Version difference data:
————————
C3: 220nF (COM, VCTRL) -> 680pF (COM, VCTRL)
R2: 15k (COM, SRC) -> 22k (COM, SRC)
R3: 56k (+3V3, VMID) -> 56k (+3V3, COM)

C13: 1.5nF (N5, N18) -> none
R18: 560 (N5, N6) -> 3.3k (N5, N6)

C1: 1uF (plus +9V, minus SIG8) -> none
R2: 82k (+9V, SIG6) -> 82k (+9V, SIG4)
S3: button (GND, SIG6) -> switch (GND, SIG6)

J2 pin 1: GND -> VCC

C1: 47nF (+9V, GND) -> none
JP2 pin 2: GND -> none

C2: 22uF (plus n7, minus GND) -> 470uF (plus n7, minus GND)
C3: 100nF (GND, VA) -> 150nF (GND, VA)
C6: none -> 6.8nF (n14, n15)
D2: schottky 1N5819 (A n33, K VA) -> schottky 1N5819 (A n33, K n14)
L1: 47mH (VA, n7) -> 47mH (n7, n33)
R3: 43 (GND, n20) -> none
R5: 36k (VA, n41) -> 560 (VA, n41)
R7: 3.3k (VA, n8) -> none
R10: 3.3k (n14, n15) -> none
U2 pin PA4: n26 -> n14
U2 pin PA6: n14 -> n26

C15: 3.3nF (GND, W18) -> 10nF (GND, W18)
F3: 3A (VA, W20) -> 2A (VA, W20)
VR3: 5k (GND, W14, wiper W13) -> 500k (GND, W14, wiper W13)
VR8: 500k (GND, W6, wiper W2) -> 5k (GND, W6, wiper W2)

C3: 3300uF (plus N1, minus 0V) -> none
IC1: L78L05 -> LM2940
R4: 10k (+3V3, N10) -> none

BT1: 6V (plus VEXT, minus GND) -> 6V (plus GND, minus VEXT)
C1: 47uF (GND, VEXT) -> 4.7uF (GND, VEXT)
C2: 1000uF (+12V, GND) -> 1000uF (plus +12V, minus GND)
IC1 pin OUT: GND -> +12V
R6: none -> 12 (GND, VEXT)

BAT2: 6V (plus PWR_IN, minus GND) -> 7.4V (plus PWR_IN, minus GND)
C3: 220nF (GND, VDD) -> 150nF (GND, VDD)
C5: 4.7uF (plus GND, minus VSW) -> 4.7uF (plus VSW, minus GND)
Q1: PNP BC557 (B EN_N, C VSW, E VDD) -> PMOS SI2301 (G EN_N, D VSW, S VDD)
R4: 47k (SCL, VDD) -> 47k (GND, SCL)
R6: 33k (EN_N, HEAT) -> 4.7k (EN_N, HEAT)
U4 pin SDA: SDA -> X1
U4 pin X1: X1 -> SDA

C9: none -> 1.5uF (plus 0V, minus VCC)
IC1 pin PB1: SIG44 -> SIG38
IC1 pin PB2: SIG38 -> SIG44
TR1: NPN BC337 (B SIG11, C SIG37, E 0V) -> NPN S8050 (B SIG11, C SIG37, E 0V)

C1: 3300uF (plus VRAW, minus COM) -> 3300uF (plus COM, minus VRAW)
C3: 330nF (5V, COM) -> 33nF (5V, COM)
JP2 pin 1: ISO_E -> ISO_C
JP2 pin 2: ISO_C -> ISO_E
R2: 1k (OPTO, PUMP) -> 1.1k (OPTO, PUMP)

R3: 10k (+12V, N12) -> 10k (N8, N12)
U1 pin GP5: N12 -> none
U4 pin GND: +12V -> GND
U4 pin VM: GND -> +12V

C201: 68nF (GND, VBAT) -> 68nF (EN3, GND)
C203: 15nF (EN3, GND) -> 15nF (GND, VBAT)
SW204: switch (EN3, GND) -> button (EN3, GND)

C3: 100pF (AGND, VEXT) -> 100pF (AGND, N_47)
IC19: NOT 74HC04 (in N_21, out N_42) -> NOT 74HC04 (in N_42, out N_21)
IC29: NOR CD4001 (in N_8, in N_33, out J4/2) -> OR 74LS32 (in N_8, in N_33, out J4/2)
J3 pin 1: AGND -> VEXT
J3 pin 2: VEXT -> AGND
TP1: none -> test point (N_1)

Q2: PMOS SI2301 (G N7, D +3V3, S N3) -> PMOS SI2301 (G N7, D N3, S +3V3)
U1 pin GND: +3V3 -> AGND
————————
The string "VEXT" may appear in the lines of the records above. State how many lines contain it, with no other words.

6